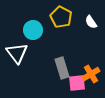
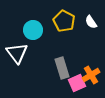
yellow pentagon: moved 3 px right, 4 px down
orange cross: moved 1 px down
pink square: rotated 18 degrees counterclockwise
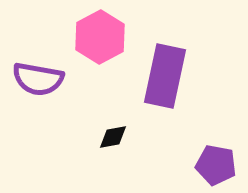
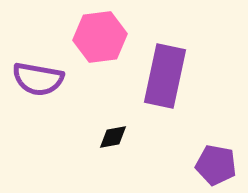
pink hexagon: rotated 21 degrees clockwise
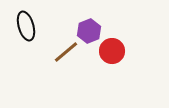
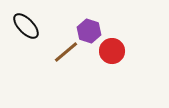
black ellipse: rotated 28 degrees counterclockwise
purple hexagon: rotated 20 degrees counterclockwise
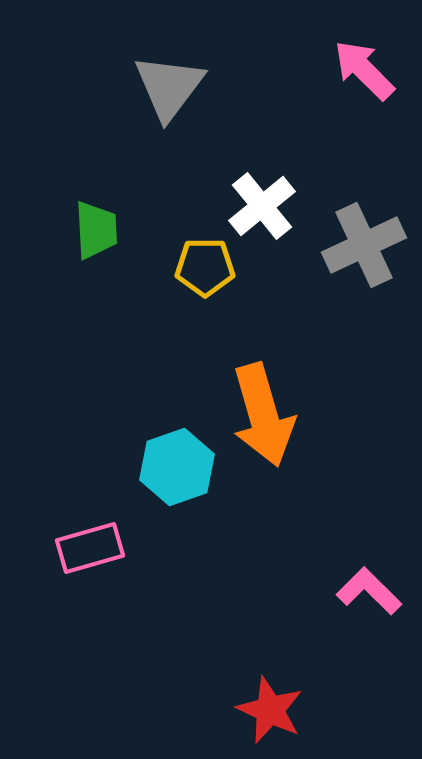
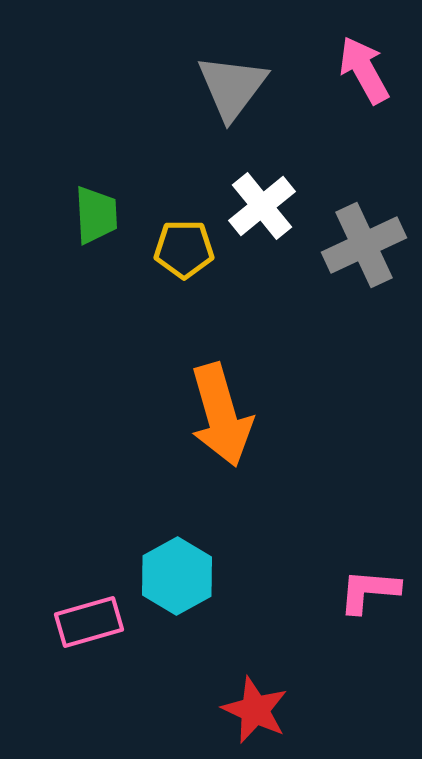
pink arrow: rotated 16 degrees clockwise
gray triangle: moved 63 px right
green trapezoid: moved 15 px up
yellow pentagon: moved 21 px left, 18 px up
orange arrow: moved 42 px left
cyan hexagon: moved 109 px down; rotated 10 degrees counterclockwise
pink rectangle: moved 1 px left, 74 px down
pink L-shape: rotated 40 degrees counterclockwise
red star: moved 15 px left
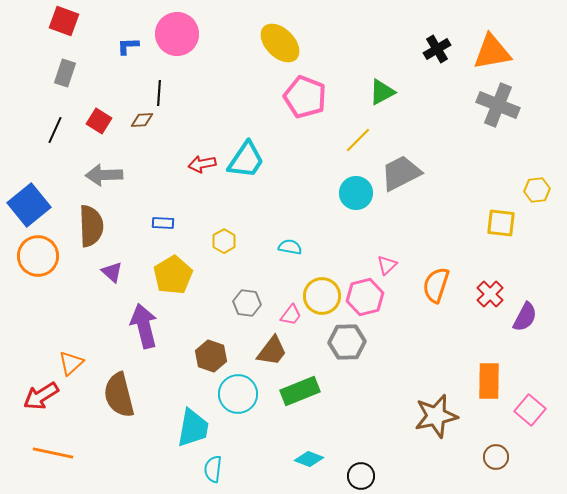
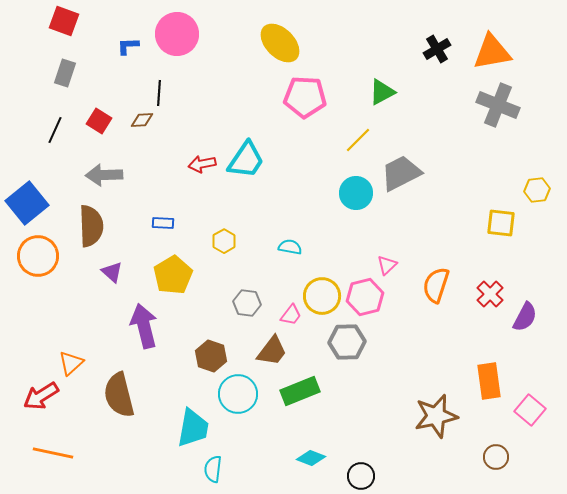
pink pentagon at (305, 97): rotated 18 degrees counterclockwise
blue square at (29, 205): moved 2 px left, 2 px up
orange rectangle at (489, 381): rotated 9 degrees counterclockwise
cyan diamond at (309, 459): moved 2 px right, 1 px up
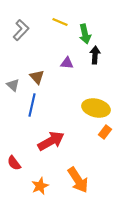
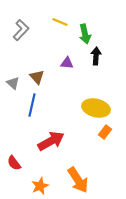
black arrow: moved 1 px right, 1 px down
gray triangle: moved 2 px up
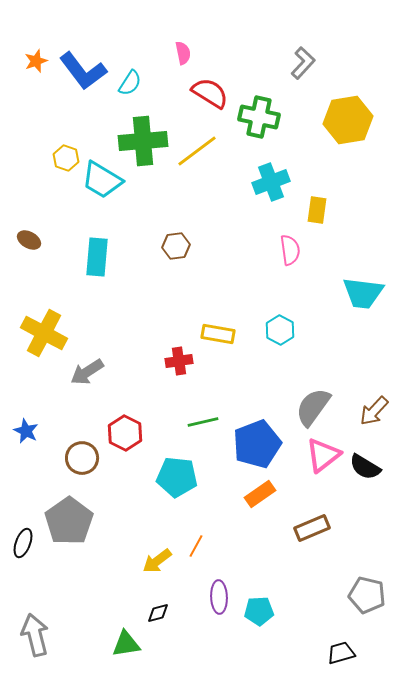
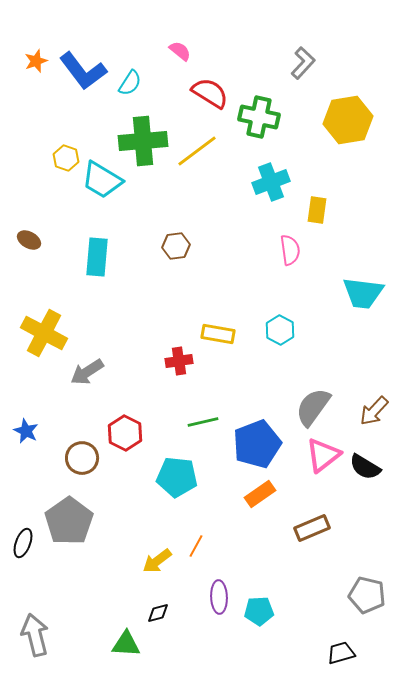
pink semicircle at (183, 53): moved 3 px left, 2 px up; rotated 40 degrees counterclockwise
green triangle at (126, 644): rotated 12 degrees clockwise
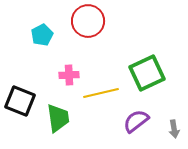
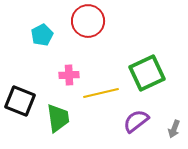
gray arrow: rotated 30 degrees clockwise
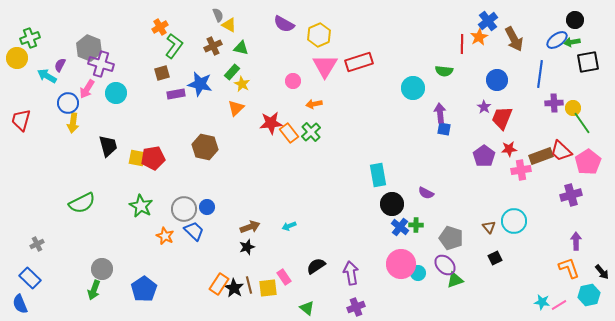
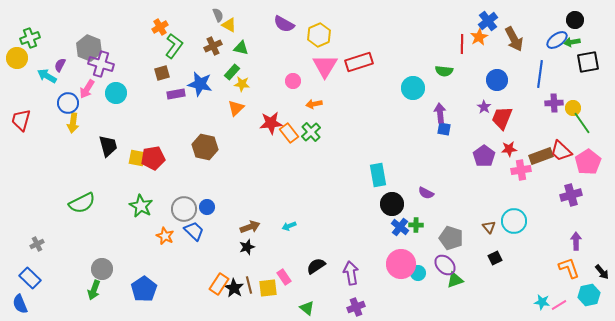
yellow star at (242, 84): rotated 21 degrees counterclockwise
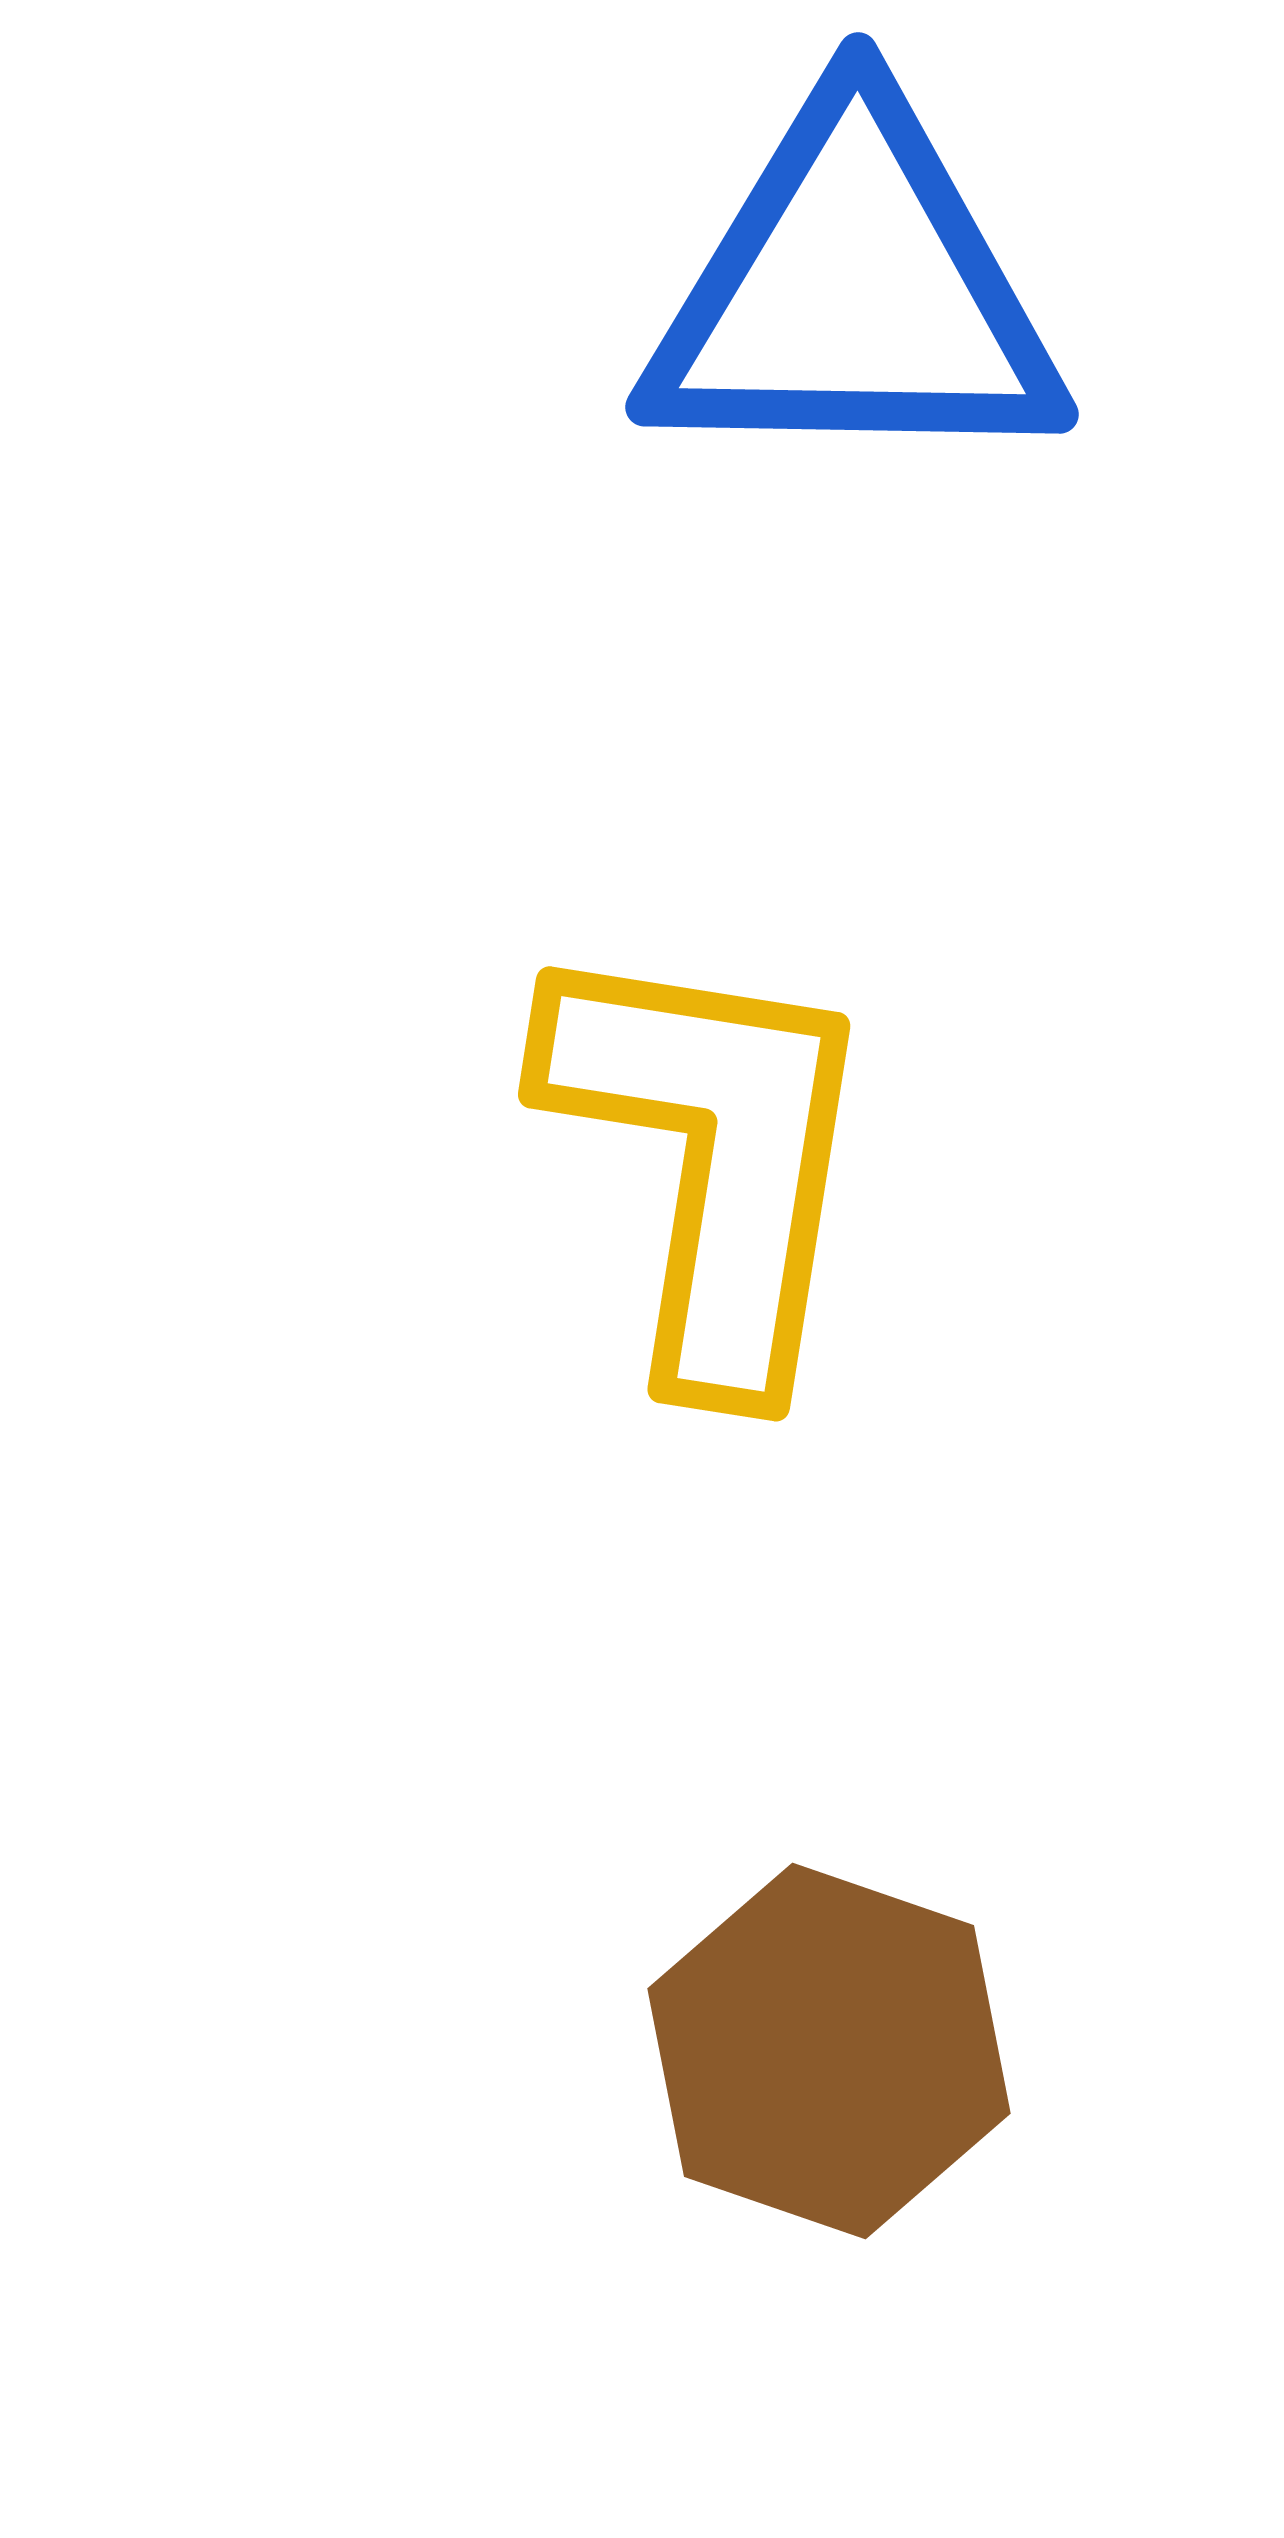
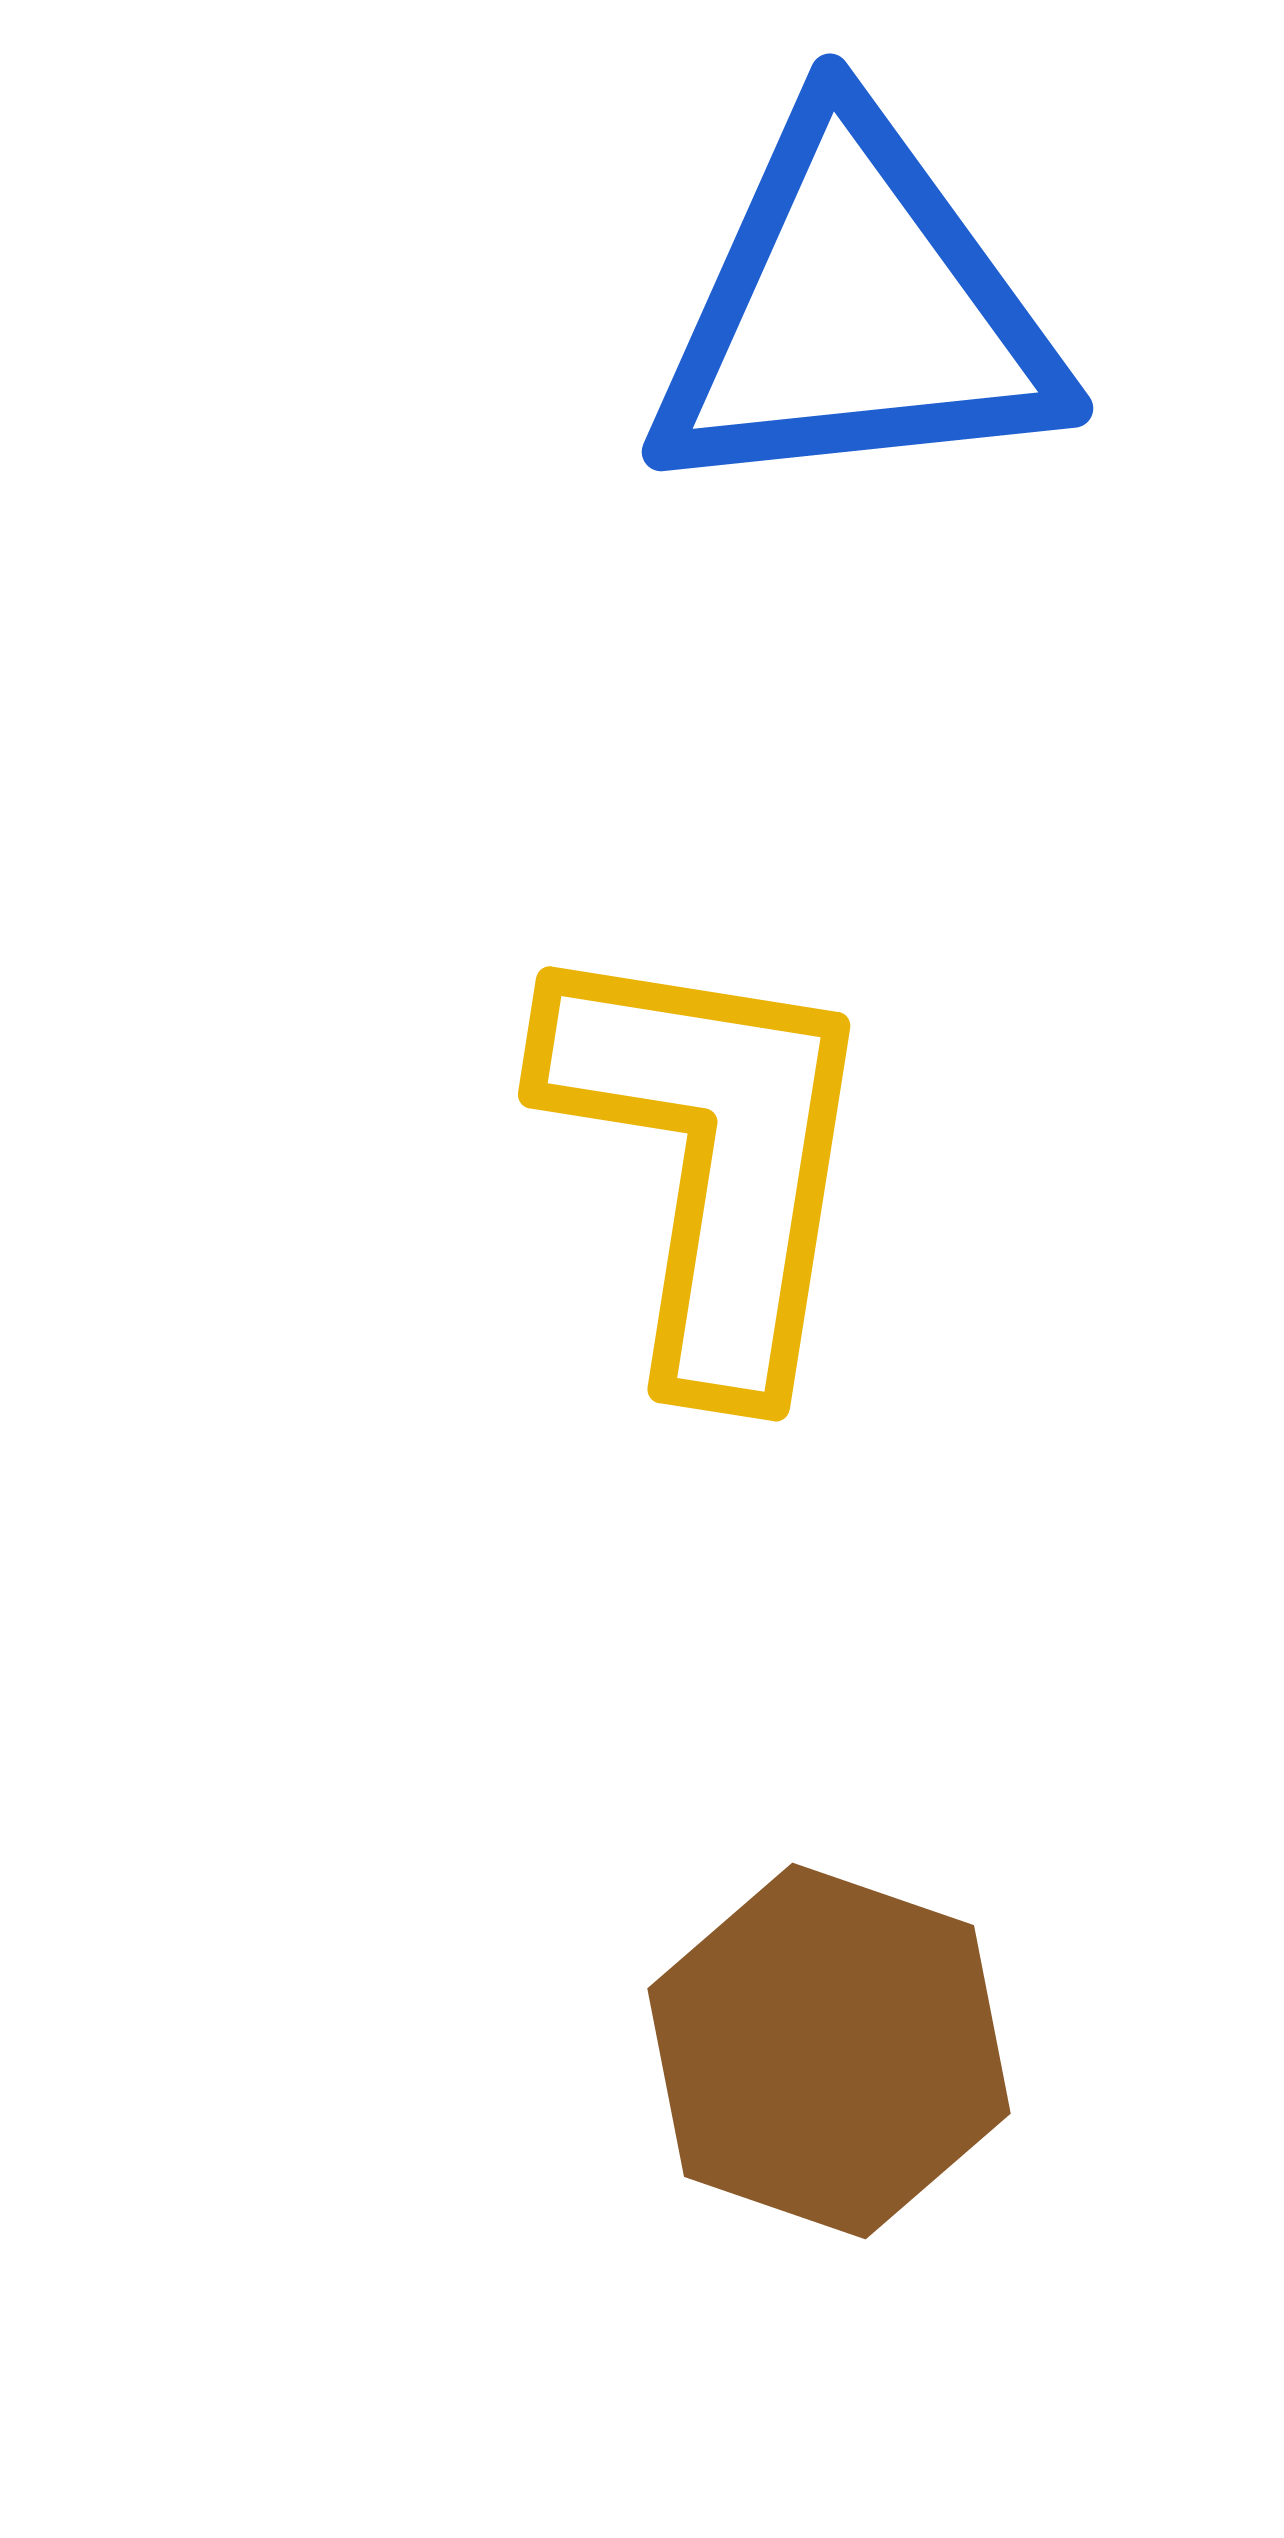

Required action: The pictures stay out; everything else in the records above must be repeated exactly.

Completed exercise:
yellow pentagon: moved 3 px right, 4 px down
orange cross: moved 1 px down
pink square: rotated 18 degrees counterclockwise
pink hexagon: rotated 21 degrees clockwise
black ellipse: rotated 28 degrees counterclockwise
purple hexagon: rotated 20 degrees counterclockwise
pink arrow: rotated 16 degrees clockwise
gray triangle: moved 63 px right
green trapezoid: moved 15 px up
yellow pentagon: moved 21 px left, 18 px up
orange arrow: moved 42 px left
cyan hexagon: moved 109 px down; rotated 10 degrees counterclockwise
pink rectangle: moved 1 px left, 74 px down
pink L-shape: rotated 40 degrees counterclockwise
red star: moved 15 px left
pink pentagon at (305, 97): rotated 18 degrees counterclockwise
blue square at (29, 205): moved 2 px left, 2 px up
orange rectangle at (489, 381): rotated 9 degrees counterclockwise
cyan diamond at (309, 459): moved 2 px right, 1 px up
black arrow: moved 1 px right, 1 px down
gray triangle: moved 2 px up
pink semicircle at (183, 53): moved 3 px left, 2 px up; rotated 40 degrees counterclockwise
green triangle at (126, 644): rotated 12 degrees clockwise
gray arrow: rotated 30 degrees clockwise
yellow star at (242, 84): rotated 21 degrees counterclockwise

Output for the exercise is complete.